Stored dataset items
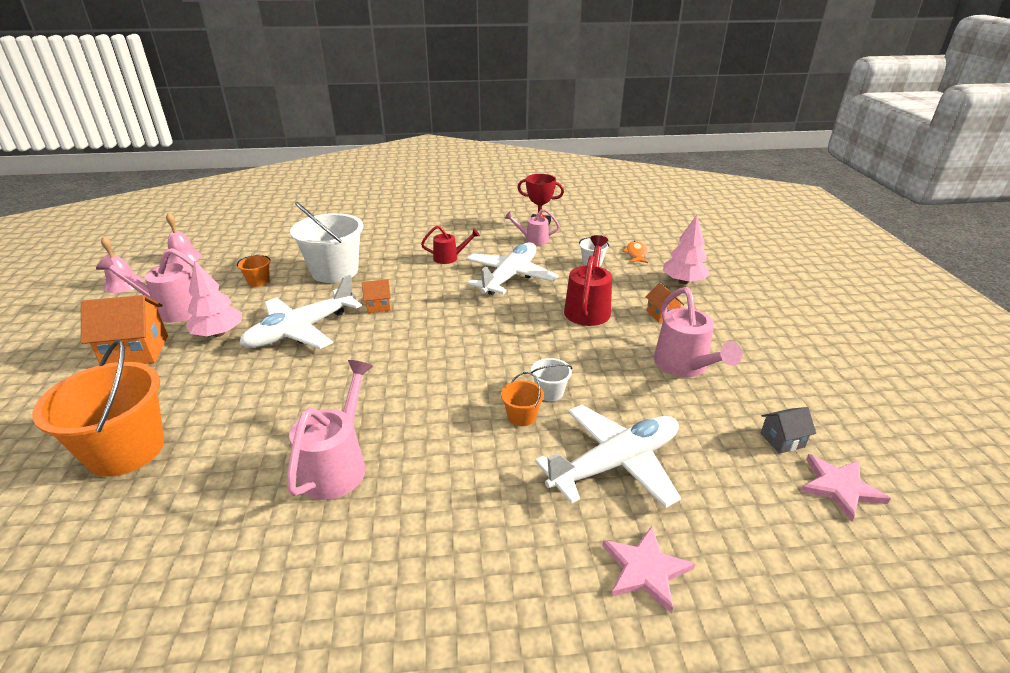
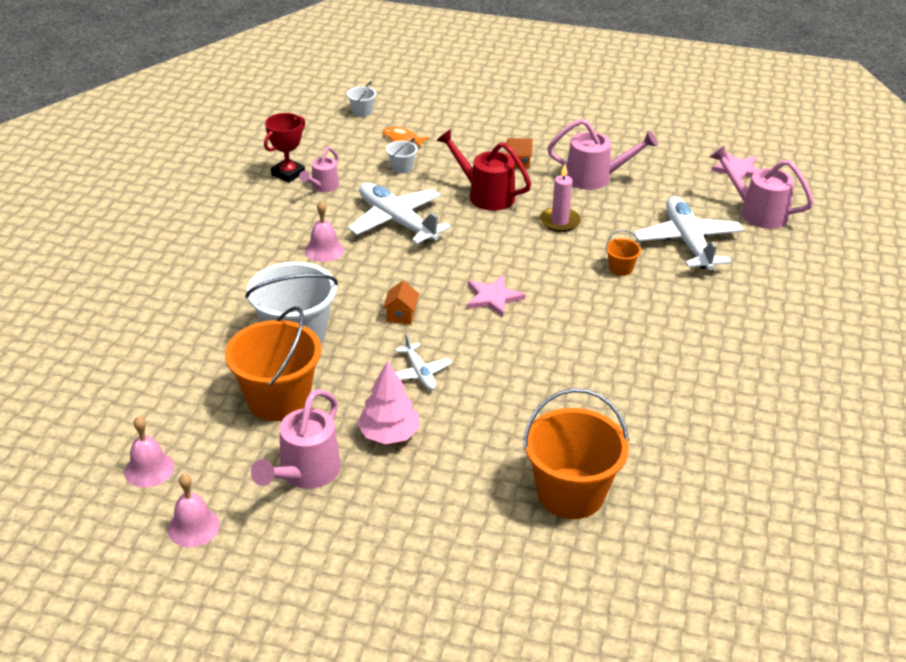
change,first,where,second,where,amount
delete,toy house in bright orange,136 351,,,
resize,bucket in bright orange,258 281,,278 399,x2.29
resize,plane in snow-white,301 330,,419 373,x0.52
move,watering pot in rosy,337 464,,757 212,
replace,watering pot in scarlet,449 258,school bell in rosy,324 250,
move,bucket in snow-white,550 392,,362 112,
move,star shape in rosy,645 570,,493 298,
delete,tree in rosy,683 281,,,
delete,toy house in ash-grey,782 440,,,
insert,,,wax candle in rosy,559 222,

§ **What you should do**
Write out exactly and only the lines that run from the start of the data above through the line containing "move,watering pot in", leaving the pictures out.

§ **Answer space**
change,first,where,second,where,amount
delete,toy house in bright orange,136 351,,,
resize,bucket in bright orange,258 281,,278 399,x2.29
resize,plane in snow-white,301 330,,419 373,x0.52
move,watering pot in rosy,337 464,,757 212,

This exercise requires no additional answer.